**How to complete this task:** Output the lines from the top of the entries below to the line with "C6: 1500uF (plus", both included, exactly and without pictures.

──────── Given records

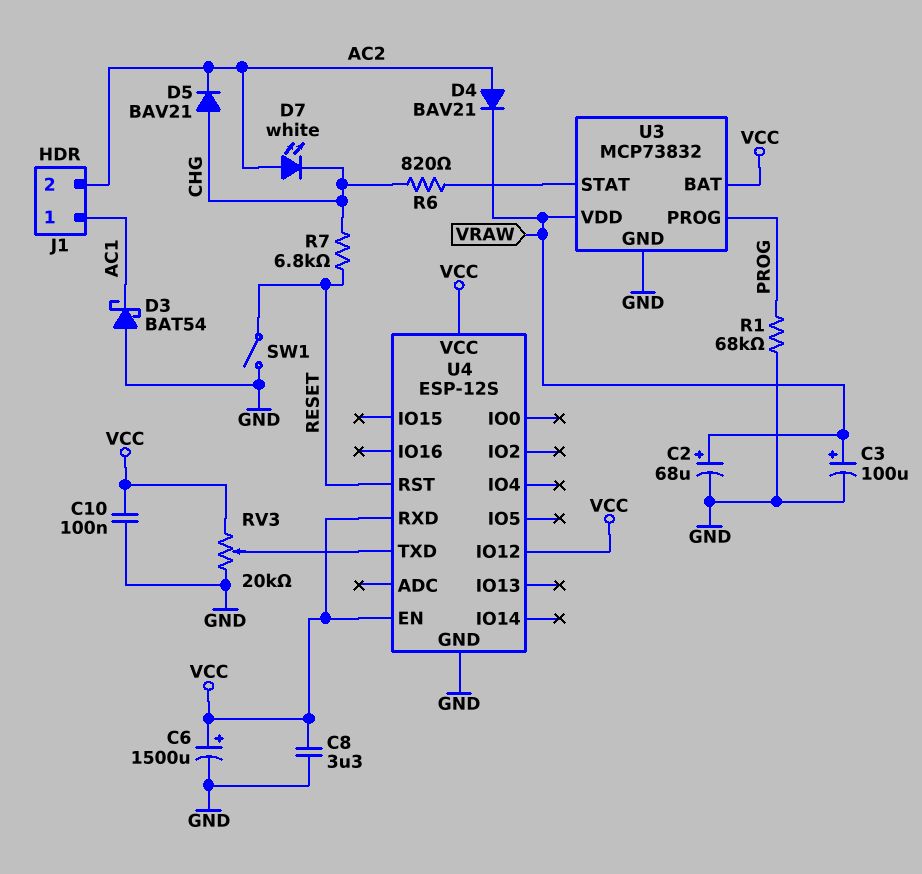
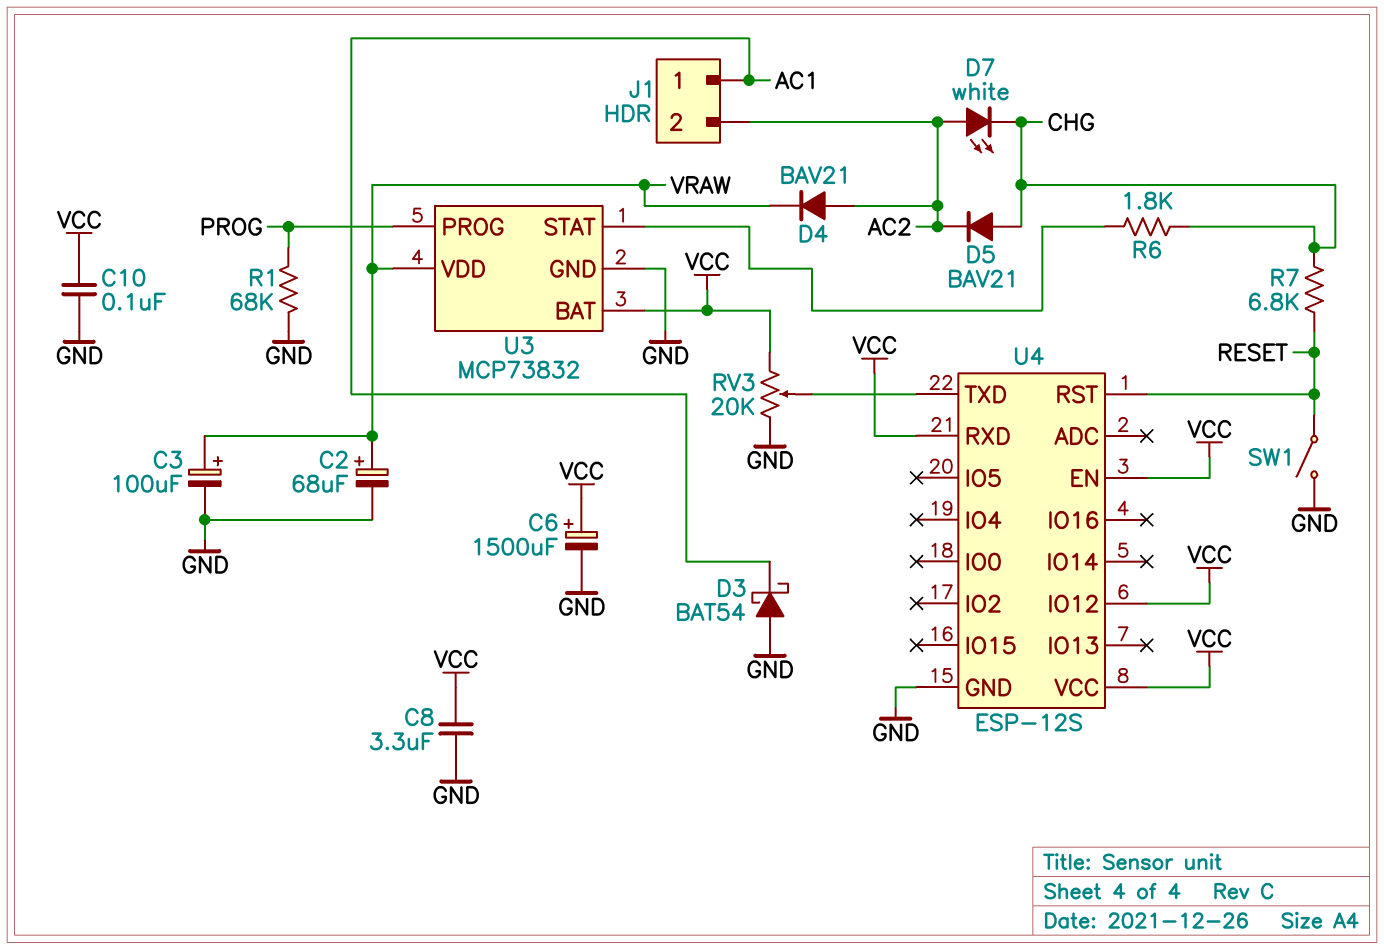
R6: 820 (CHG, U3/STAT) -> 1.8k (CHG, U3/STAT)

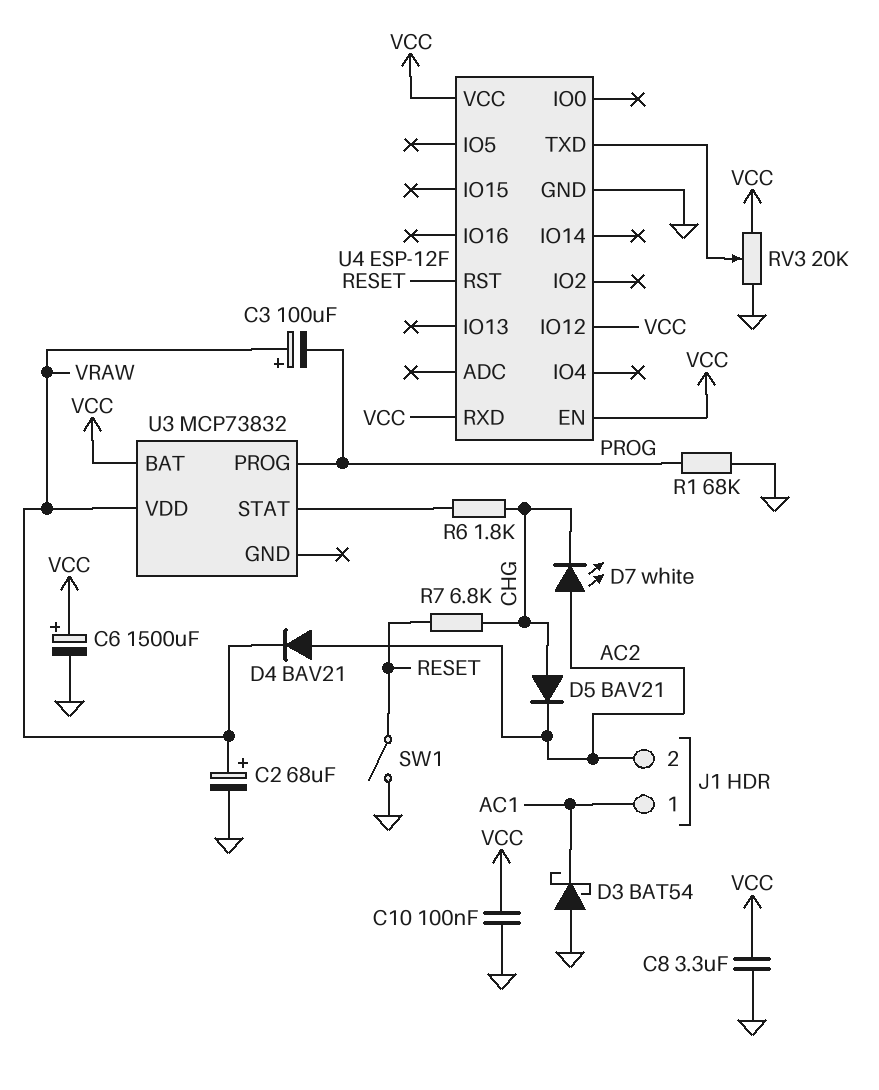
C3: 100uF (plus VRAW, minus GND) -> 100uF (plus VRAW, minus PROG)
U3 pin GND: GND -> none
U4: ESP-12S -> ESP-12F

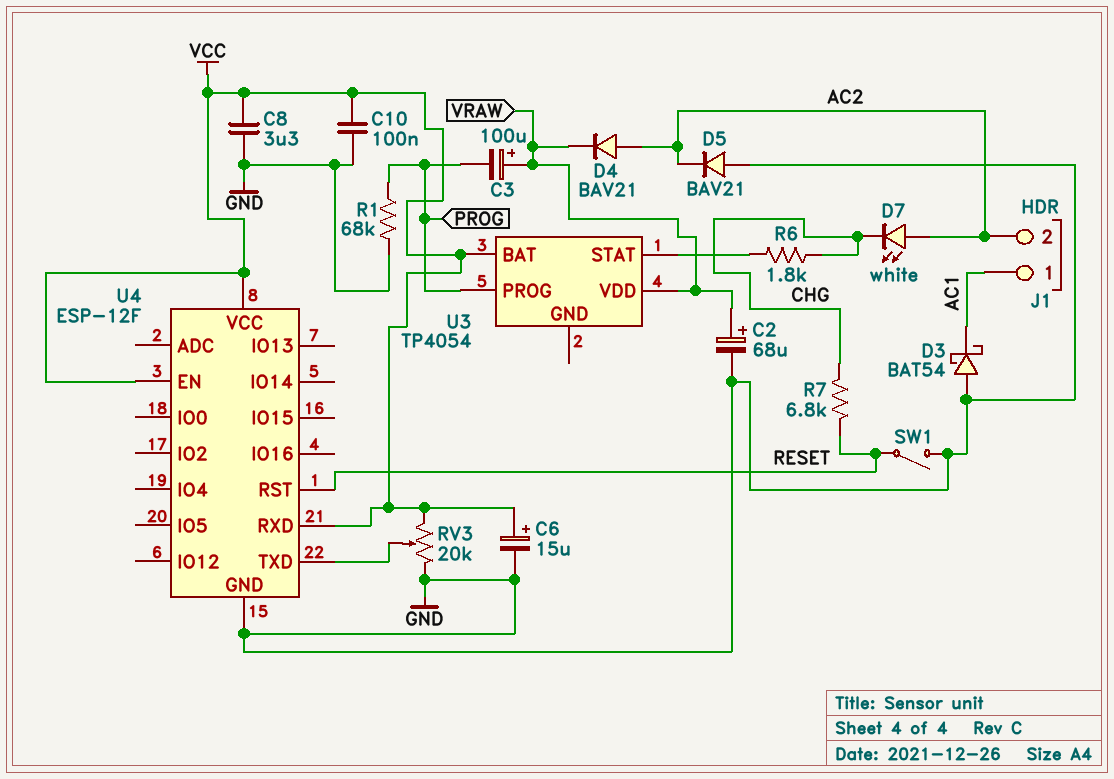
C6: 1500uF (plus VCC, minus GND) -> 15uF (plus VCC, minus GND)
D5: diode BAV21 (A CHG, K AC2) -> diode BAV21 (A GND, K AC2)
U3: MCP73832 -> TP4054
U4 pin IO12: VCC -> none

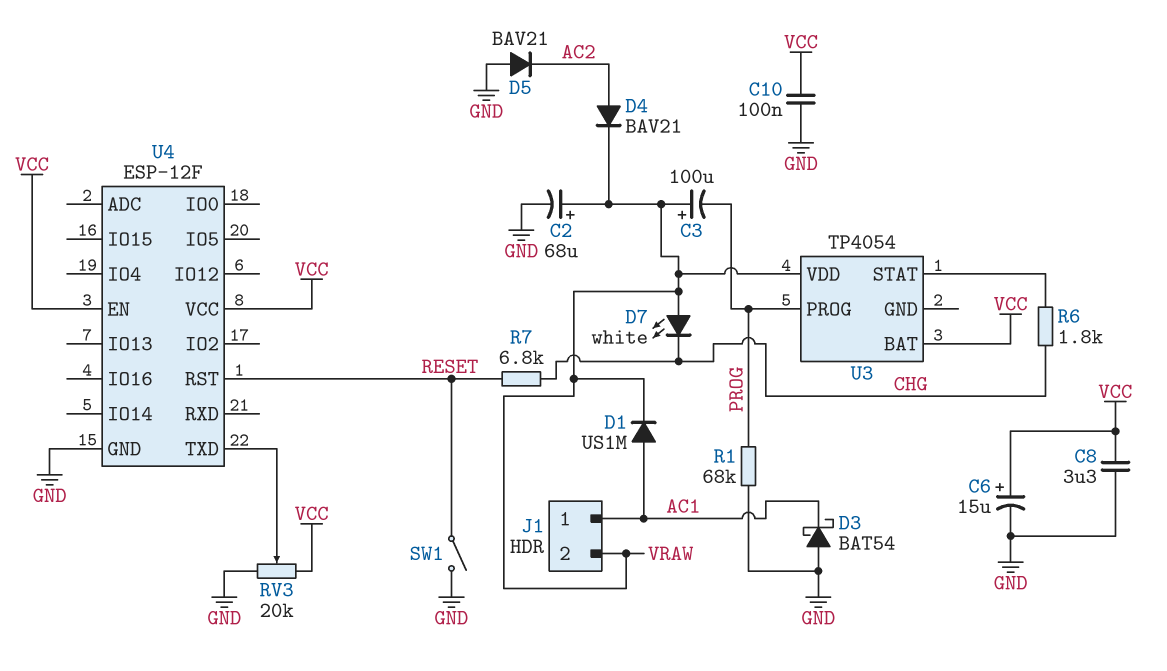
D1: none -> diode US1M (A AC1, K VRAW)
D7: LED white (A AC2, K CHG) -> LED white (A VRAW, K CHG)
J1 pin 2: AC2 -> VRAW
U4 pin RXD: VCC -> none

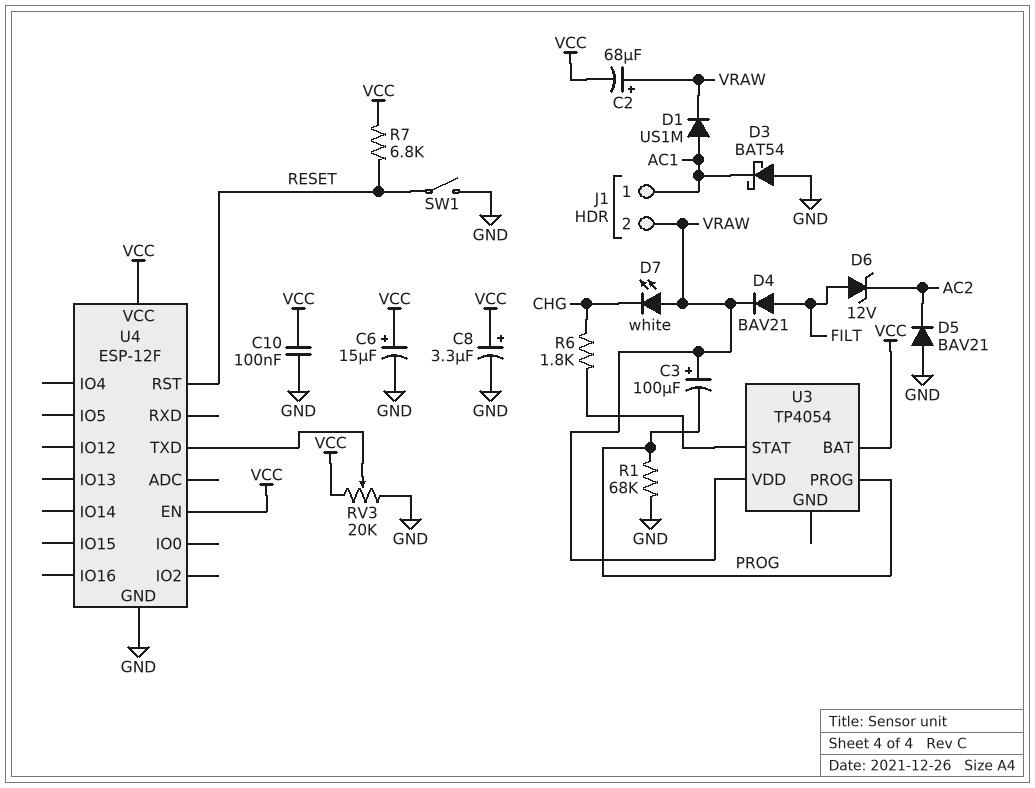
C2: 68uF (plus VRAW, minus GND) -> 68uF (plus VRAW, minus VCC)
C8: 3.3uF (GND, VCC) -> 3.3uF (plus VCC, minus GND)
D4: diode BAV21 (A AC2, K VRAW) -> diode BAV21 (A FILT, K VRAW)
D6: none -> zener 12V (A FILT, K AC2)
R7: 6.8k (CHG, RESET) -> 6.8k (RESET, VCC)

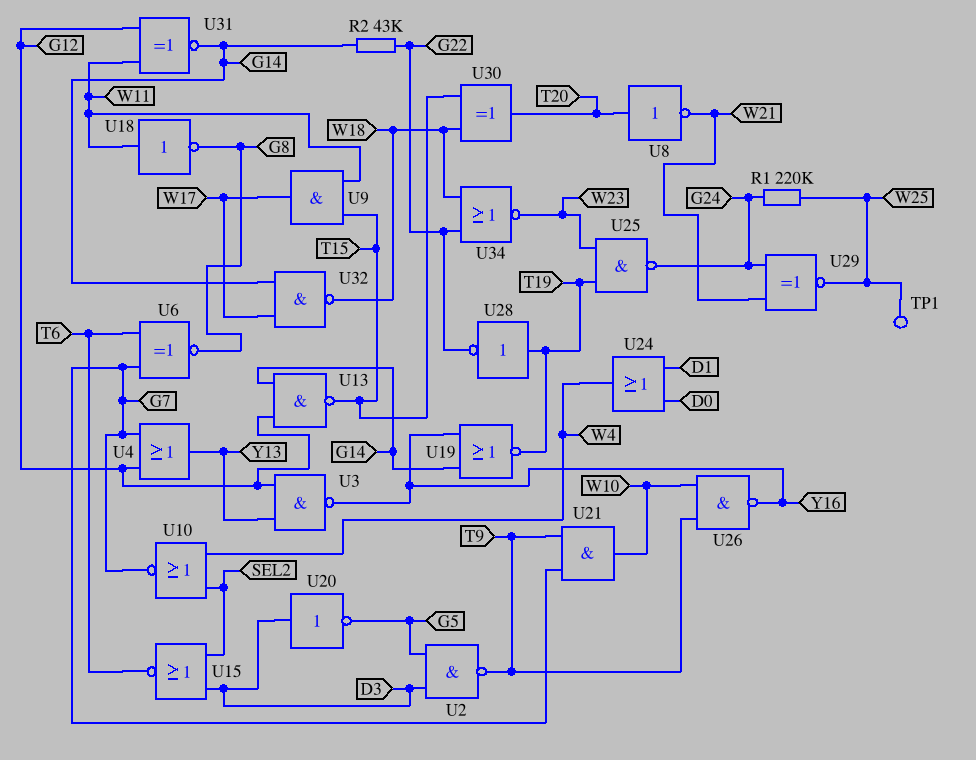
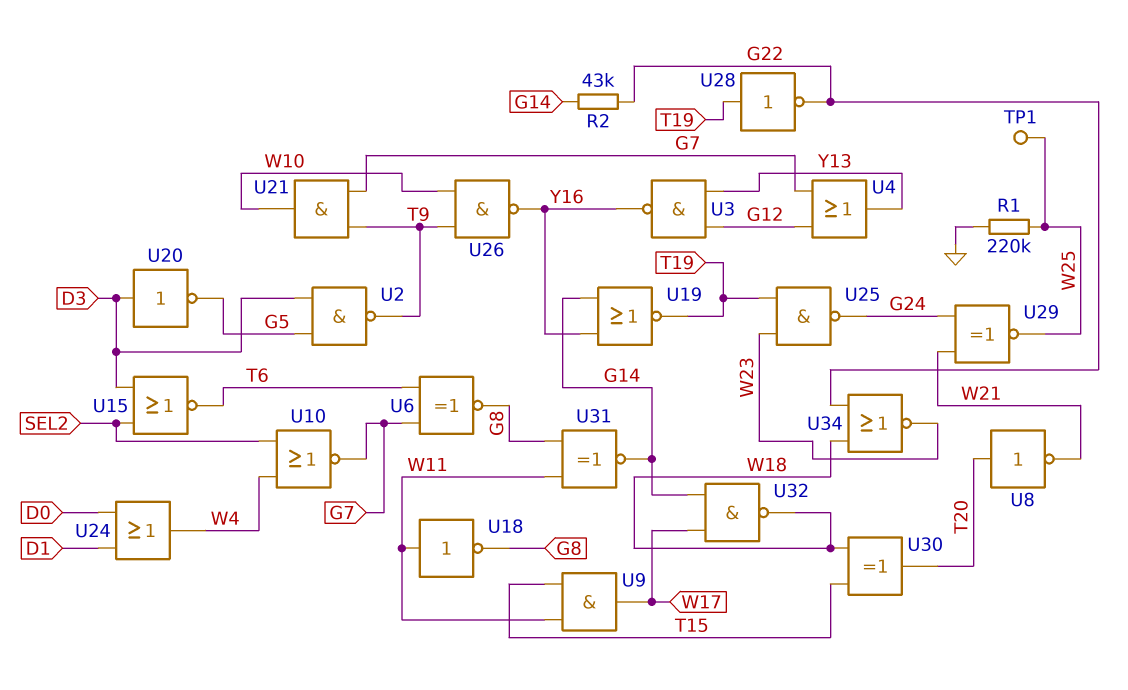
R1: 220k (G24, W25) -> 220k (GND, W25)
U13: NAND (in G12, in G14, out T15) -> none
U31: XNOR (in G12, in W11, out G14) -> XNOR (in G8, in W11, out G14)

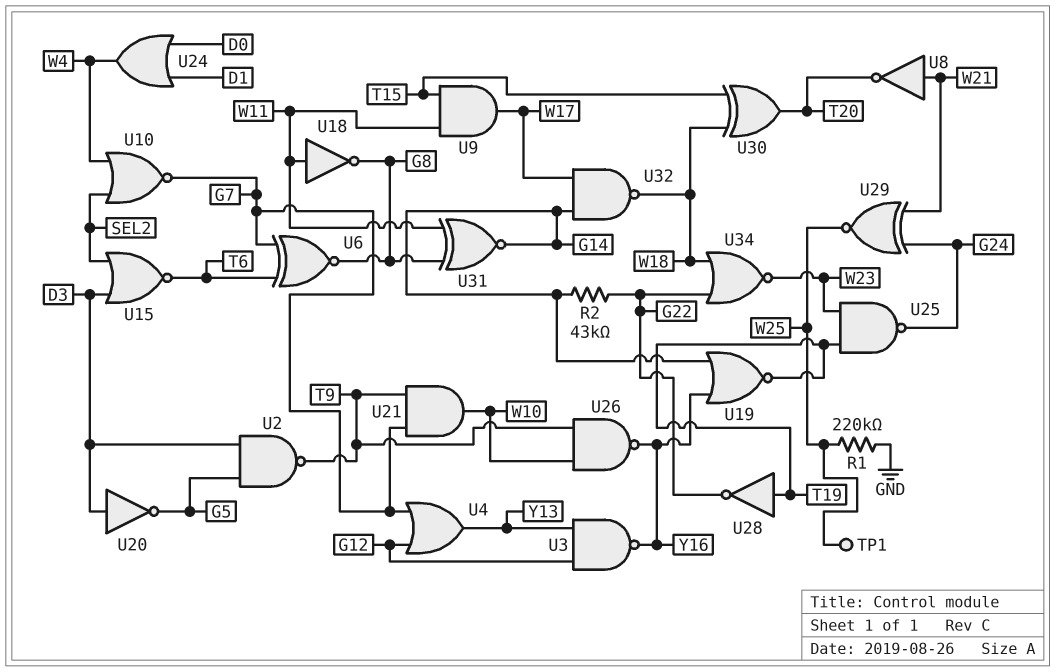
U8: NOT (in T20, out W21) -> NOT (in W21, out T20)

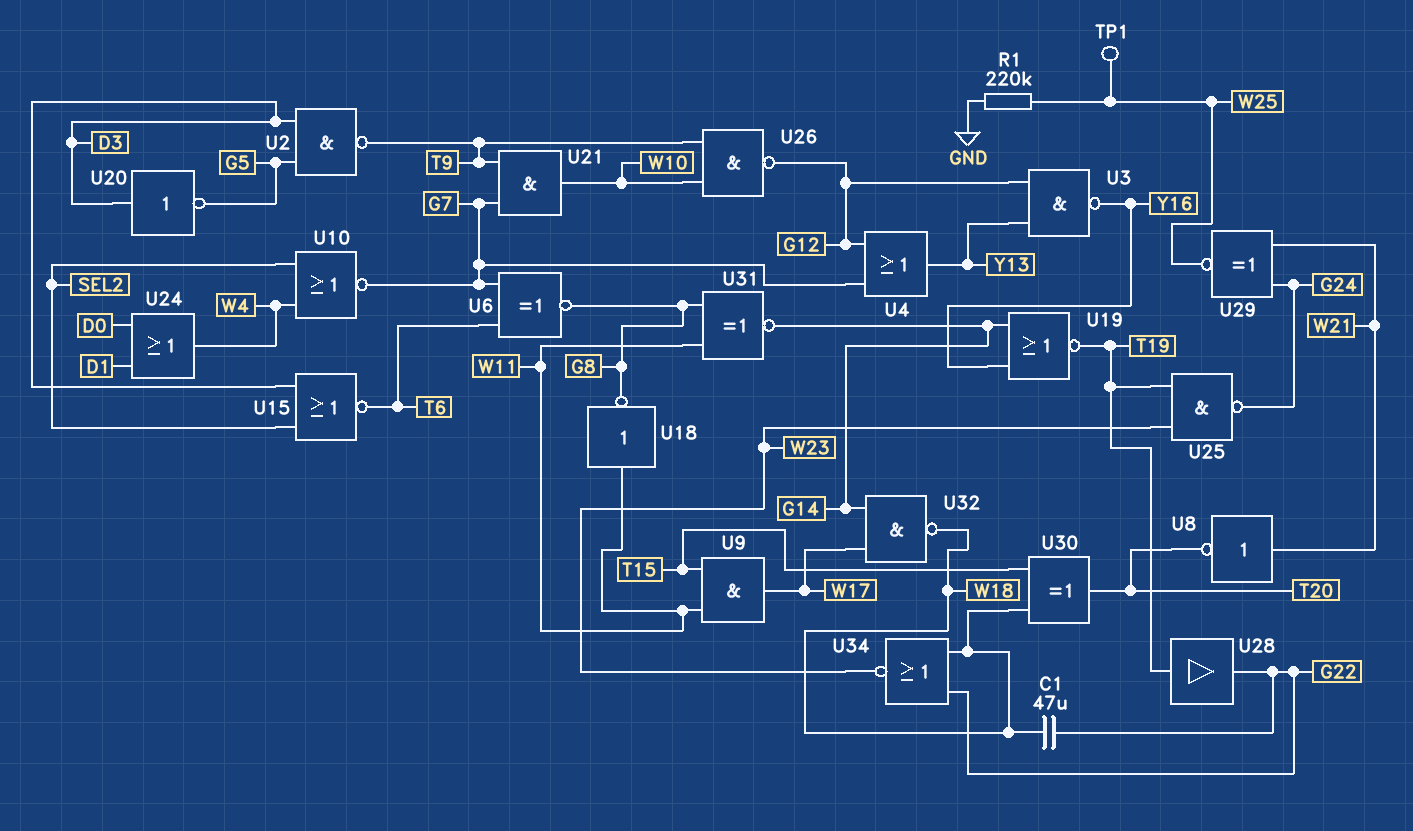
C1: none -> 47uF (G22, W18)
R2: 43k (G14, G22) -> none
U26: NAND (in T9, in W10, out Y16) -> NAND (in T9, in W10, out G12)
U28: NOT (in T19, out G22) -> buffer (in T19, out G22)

────────────────

**Solution to this problem:**
R6: 820 (CHG, U3/STAT) -> 1.8k (CHG, U3/STAT)

C3: 100uF (plus VRAW, minus GND) -> 100uF (plus VRAW, minus PROG)
U3 pin GND: GND -> none
U4: ESP-12S -> ESP-12F

C6: 1500uF (plus VCC, minus GND) -> 15uF (plus VCC, minus GND)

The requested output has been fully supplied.